- _Instructions to follow_: Go over the data and keep only the lines that include "black".

Data provided section start

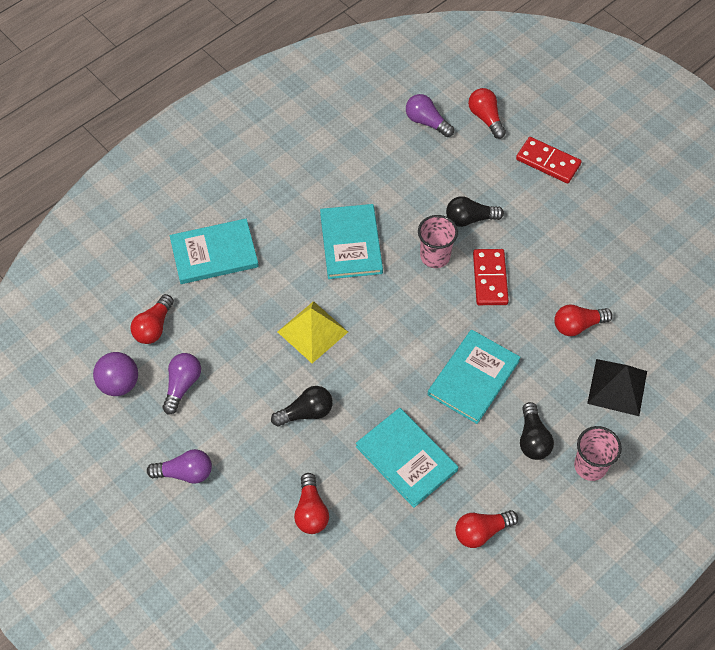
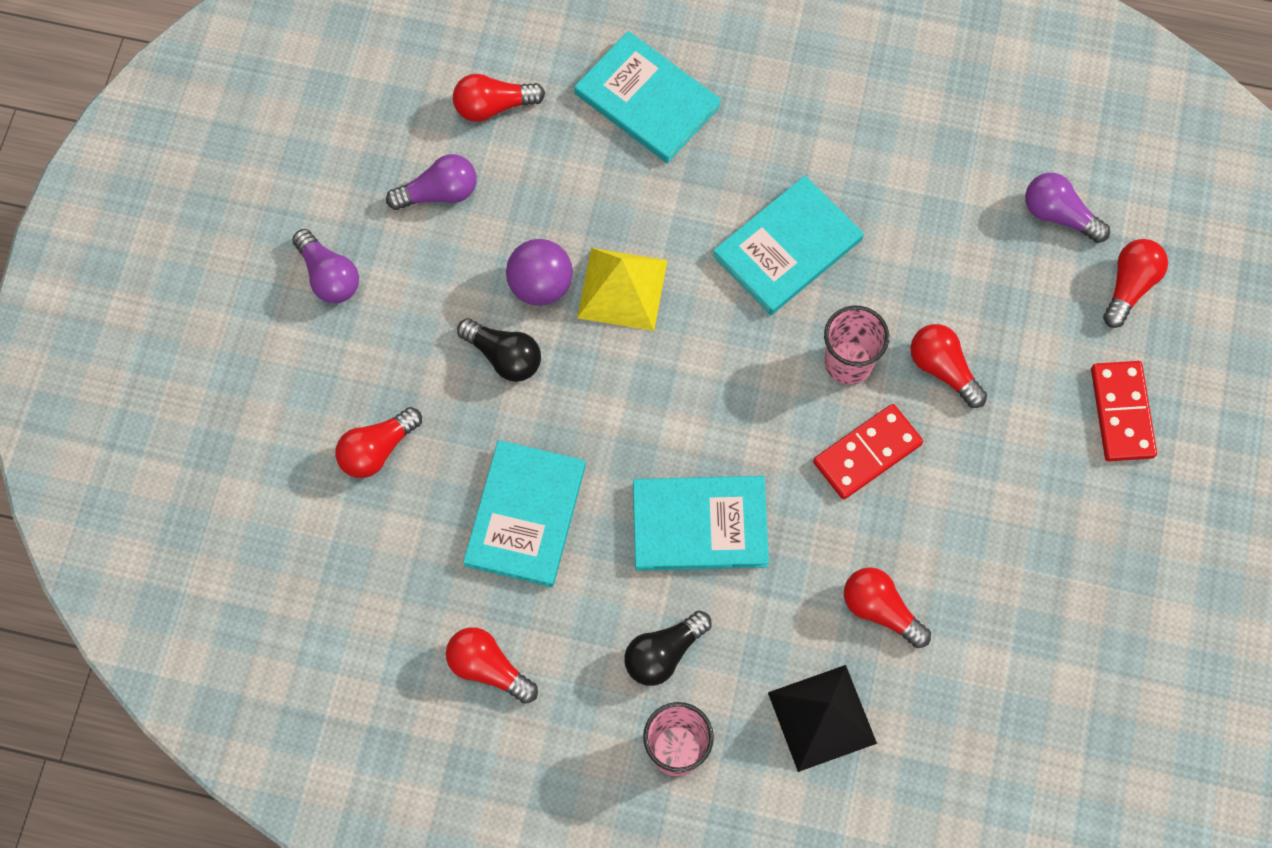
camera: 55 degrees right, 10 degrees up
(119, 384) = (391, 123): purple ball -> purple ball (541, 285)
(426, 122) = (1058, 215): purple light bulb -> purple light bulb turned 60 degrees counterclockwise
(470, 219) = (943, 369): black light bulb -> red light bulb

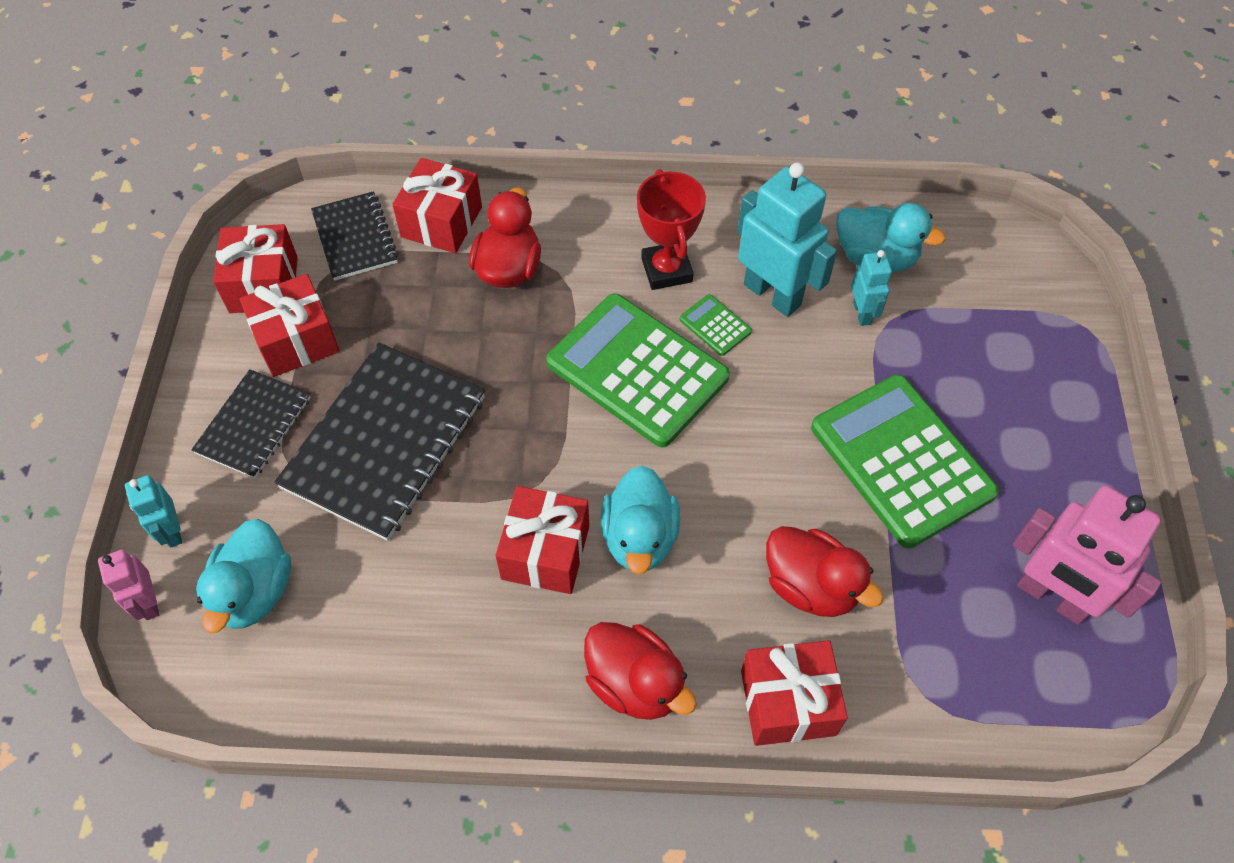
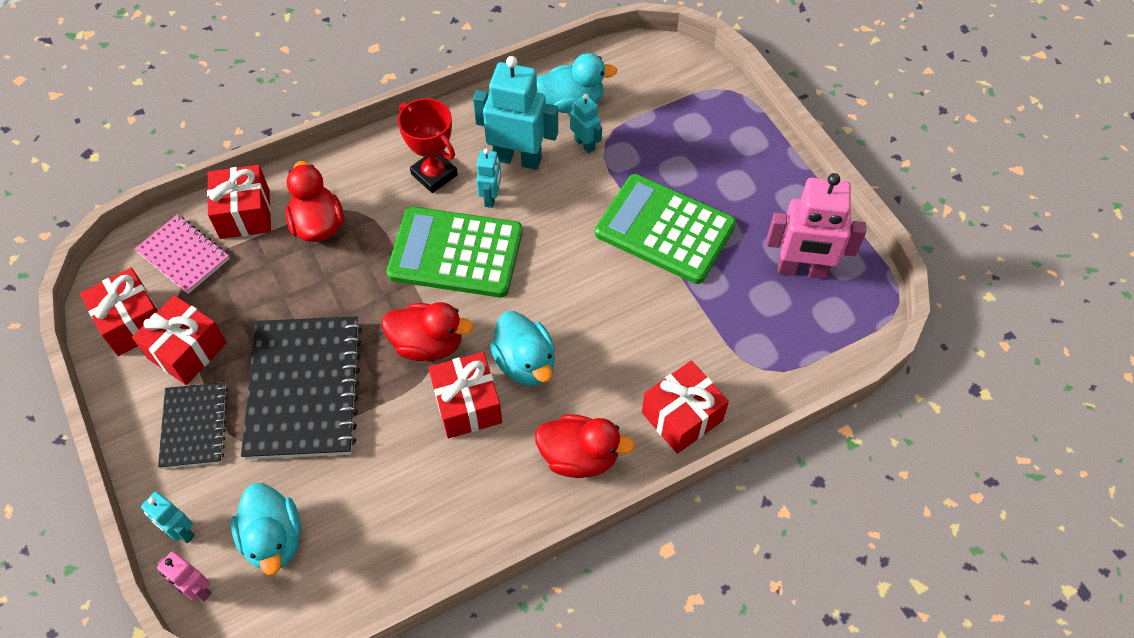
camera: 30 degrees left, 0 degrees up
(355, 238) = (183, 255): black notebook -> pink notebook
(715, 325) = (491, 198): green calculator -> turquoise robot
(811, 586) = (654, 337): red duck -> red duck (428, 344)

Data provided section end

- _Solution_:
(470, 219) = (943, 369): black light bulb -> red light bulb
(355, 238) = (183, 255): black notebook -> pink notebook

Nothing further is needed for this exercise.